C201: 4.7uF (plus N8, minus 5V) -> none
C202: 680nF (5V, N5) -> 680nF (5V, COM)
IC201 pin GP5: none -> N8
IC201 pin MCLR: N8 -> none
──────────
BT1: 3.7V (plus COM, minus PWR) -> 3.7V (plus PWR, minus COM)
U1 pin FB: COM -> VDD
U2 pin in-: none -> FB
──────────
* _WHAT IS EXPECTED_
Return the span of lines in the data above that opens at the line with "C201: 4.7uF (plus N8, minus 5V) -> none" and closes at the line with "IC201 pin MCLR: N8 -> none", exactly, ends included, nothing else.

* _TASK OUTPUT_
C201: 4.7uF (plus N8, minus 5V) -> none
C202: 680nF (5V, N5) -> 680nF (5V, COM)
IC201 pin GP5: none -> N8
IC201 pin MCLR: N8 -> none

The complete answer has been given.